WHAT YOU WILL DO: Leave the pictures out and print every record below exactly as it stands.

[Version difference data]
────────
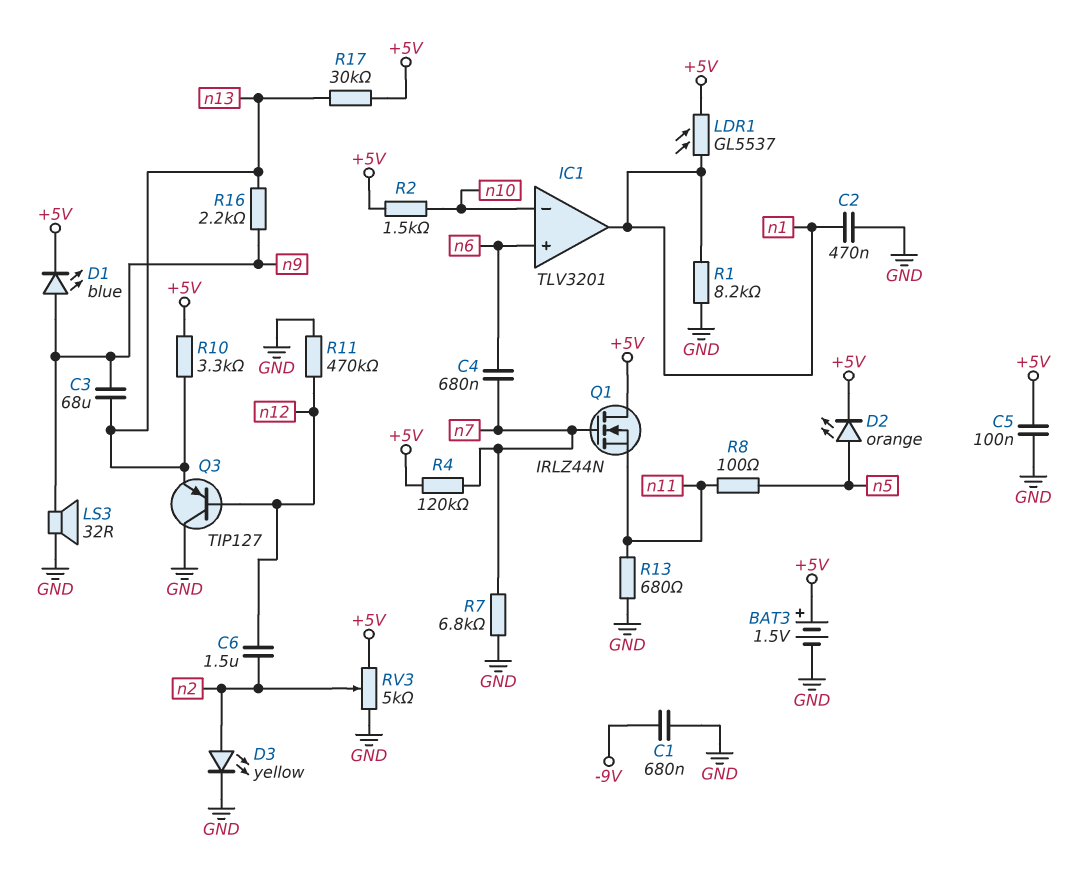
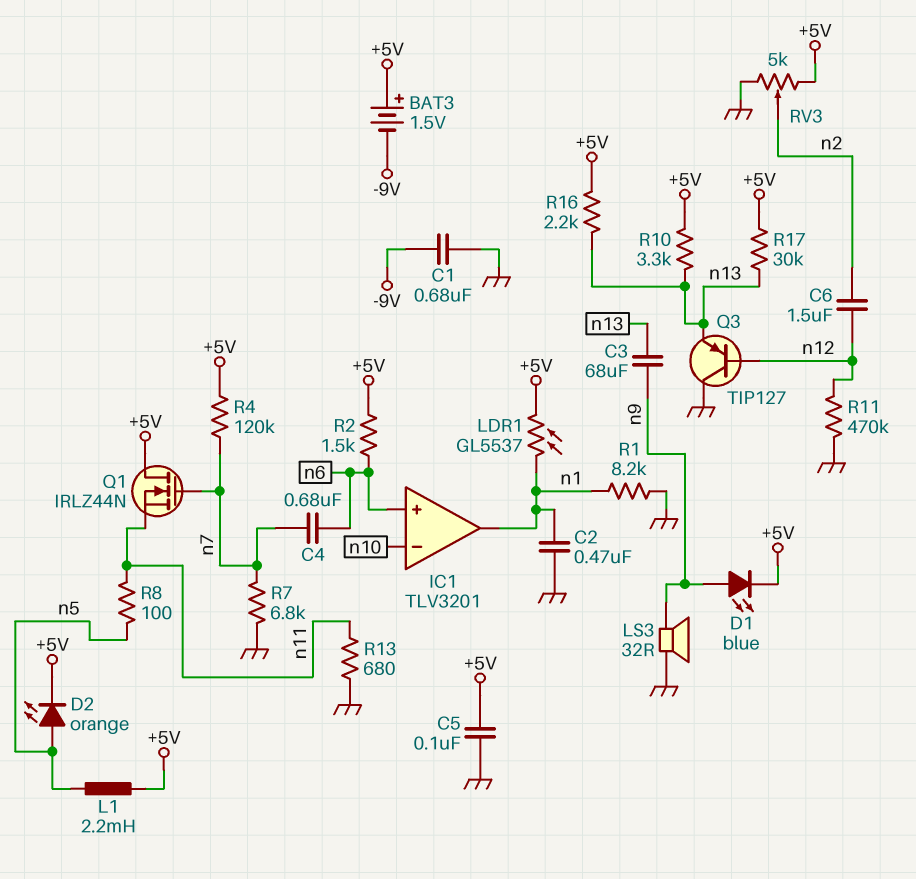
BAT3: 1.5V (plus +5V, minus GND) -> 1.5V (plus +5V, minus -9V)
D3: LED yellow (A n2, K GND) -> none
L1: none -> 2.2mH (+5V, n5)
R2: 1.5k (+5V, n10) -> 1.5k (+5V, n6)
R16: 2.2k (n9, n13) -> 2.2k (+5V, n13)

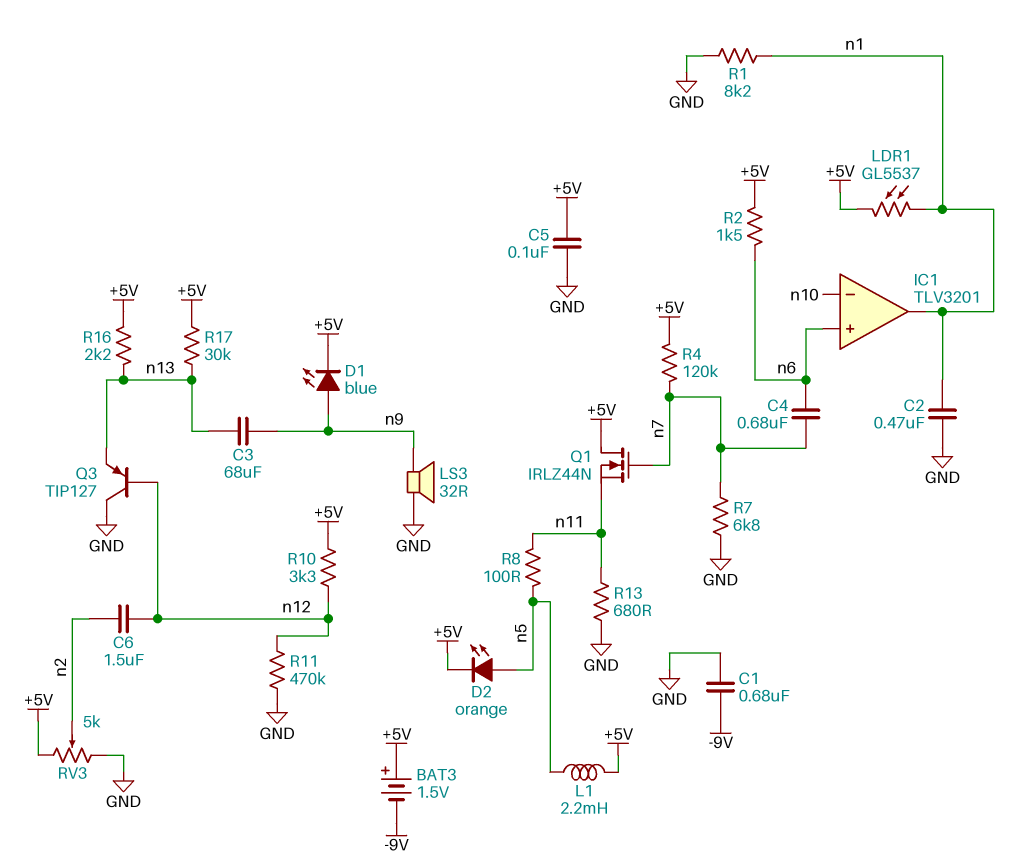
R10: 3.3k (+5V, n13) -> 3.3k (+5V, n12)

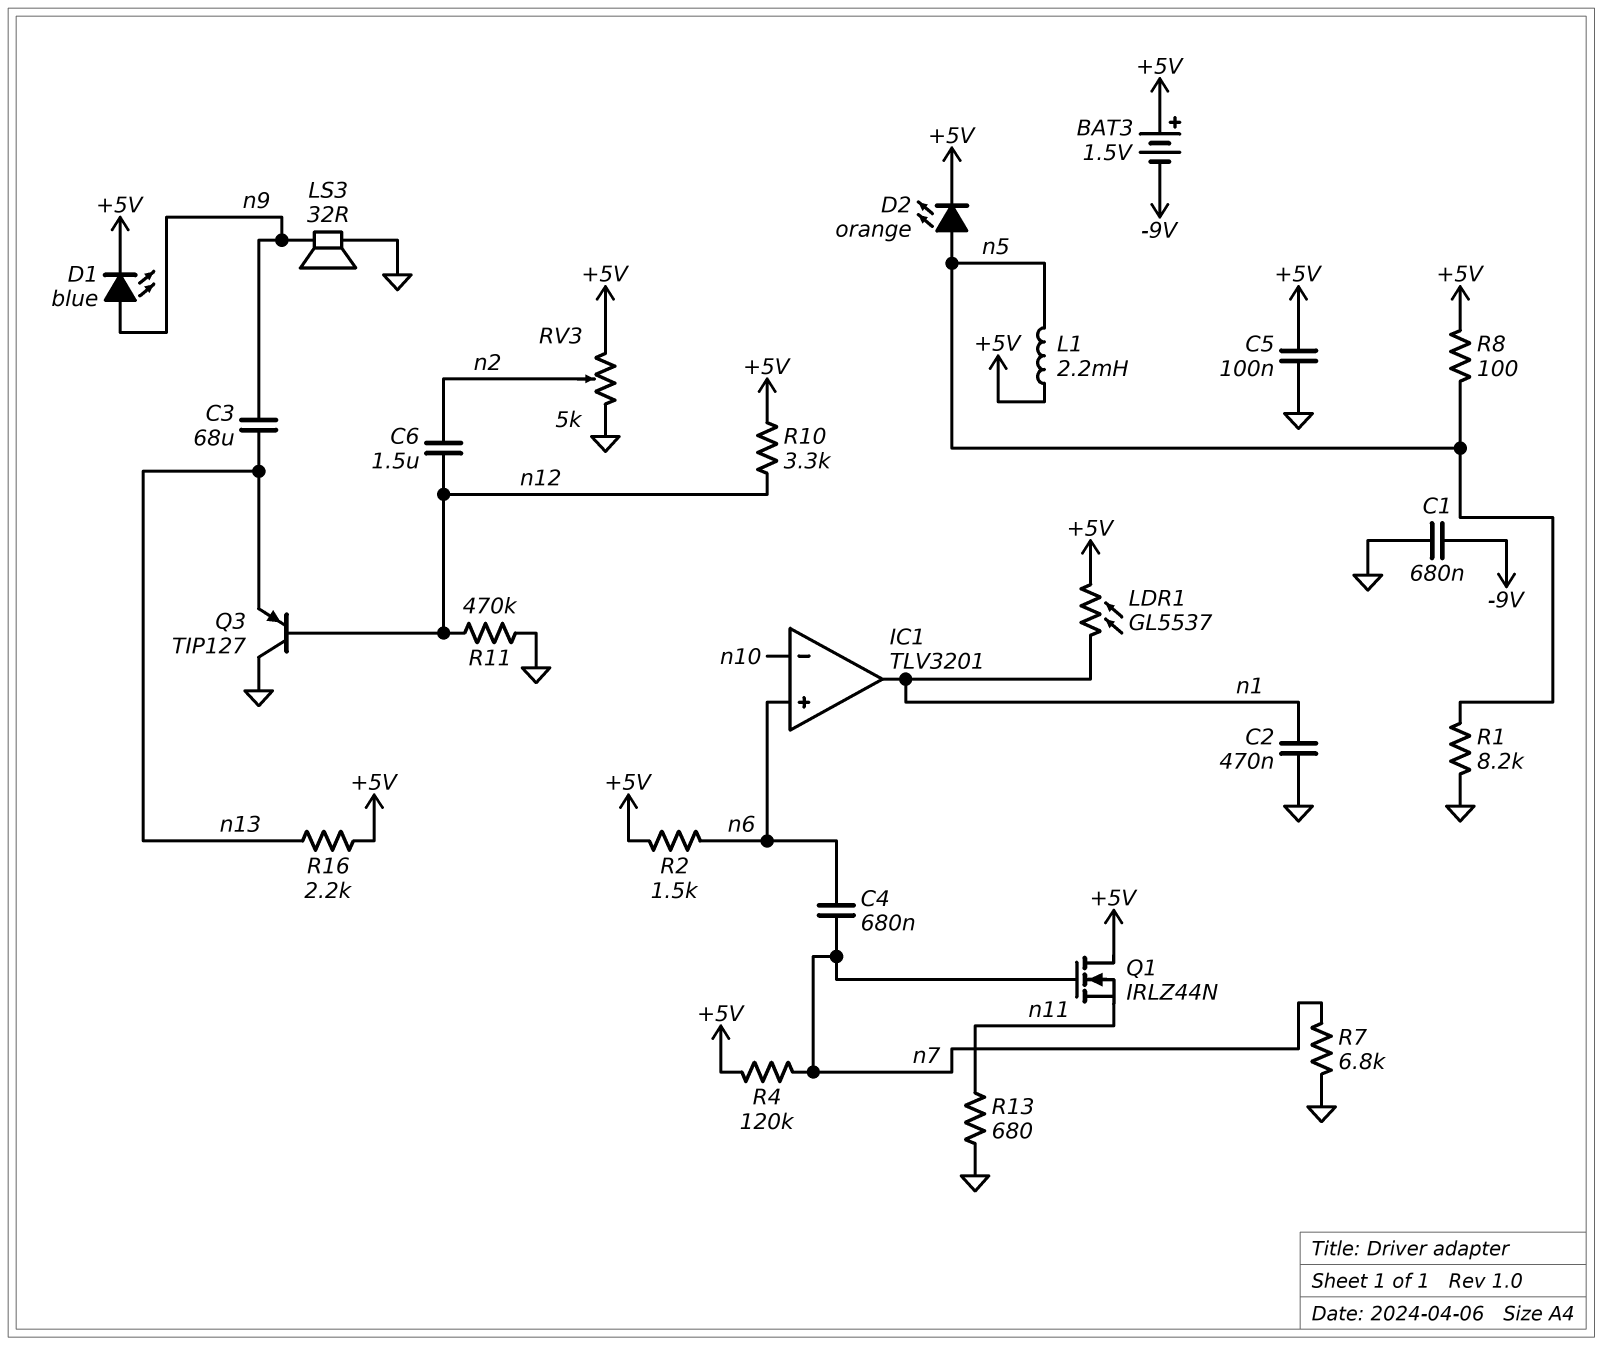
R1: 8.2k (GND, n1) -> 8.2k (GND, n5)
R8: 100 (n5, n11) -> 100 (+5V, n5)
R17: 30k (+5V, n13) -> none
────────
RESPONSE TO THE EXERCISE:
BAT3: 1.5V (plus +5V, minus GND) -> 1.5V (plus +5V, minus -9V)
D3: LED yellow (A n2, K GND) -> none
L1: none -> 2.2mH (+5V, n5)
R2: 1.5k (+5V, n10) -> 1.5k (+5V, n6)
R16: 2.2k (n9, n13) -> 2.2k (+5V, n13)

R10: 3.3k (+5V, n13) -> 3.3k (+5V, n12)

R1: 8.2k (GND, n1) -> 8.2k (GND, n5)
R8: 100 (n5, n11) -> 100 (+5V, n5)
R17: 30k (+5V, n13) -> none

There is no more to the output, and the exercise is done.